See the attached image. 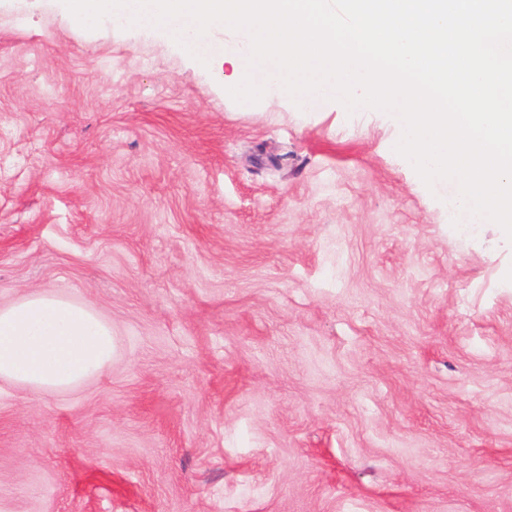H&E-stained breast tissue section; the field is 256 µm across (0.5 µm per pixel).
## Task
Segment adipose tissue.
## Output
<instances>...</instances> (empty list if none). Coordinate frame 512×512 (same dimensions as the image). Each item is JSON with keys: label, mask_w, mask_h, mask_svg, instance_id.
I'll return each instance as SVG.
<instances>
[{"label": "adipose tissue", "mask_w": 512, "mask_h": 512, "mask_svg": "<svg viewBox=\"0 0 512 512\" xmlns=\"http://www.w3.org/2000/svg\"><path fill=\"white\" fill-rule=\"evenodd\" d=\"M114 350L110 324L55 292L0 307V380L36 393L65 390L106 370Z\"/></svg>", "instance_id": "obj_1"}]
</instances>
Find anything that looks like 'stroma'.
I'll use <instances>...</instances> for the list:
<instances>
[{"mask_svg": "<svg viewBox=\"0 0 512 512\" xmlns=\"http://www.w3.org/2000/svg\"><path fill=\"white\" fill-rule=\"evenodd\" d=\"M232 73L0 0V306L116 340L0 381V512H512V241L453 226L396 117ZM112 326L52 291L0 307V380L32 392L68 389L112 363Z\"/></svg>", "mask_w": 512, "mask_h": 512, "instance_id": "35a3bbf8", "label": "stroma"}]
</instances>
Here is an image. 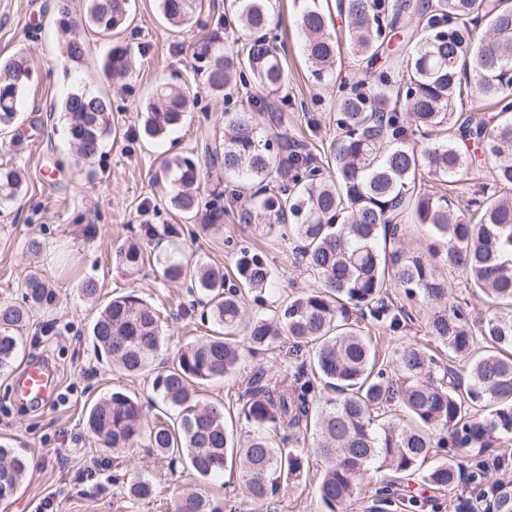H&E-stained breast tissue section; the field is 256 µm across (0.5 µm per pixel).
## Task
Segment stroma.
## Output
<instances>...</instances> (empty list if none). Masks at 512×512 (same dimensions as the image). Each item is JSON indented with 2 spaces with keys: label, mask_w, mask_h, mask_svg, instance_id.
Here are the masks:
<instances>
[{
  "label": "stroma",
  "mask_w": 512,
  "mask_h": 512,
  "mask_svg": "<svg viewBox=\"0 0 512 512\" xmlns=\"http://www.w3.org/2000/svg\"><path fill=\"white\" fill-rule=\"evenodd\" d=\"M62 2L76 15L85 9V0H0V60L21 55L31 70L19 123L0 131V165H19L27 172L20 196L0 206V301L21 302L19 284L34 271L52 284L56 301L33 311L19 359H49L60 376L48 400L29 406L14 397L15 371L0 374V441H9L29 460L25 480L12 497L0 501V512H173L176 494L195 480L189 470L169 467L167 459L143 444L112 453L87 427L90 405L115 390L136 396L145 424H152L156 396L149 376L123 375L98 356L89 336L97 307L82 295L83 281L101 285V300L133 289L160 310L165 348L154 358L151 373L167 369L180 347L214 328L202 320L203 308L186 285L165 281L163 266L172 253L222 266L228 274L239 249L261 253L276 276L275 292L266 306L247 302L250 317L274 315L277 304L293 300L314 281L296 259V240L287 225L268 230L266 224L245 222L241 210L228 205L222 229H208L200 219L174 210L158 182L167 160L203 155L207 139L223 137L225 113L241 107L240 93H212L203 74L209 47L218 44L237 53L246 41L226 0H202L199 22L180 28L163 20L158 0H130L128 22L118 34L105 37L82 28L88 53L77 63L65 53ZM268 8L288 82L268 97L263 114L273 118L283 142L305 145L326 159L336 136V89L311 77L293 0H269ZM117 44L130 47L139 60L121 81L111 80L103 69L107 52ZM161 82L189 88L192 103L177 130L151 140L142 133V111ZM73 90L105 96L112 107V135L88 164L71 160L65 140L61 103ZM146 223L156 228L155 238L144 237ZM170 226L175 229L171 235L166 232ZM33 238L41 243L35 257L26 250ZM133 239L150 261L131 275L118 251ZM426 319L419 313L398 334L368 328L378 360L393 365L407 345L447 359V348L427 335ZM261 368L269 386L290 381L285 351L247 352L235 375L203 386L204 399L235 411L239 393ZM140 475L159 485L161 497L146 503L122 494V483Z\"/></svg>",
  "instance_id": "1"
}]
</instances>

## EXERCISE BRIEF
From the data above, copy each line that has the string "Segment".

## THE ANSWER
Segment adipose tissue.
Segment stroma.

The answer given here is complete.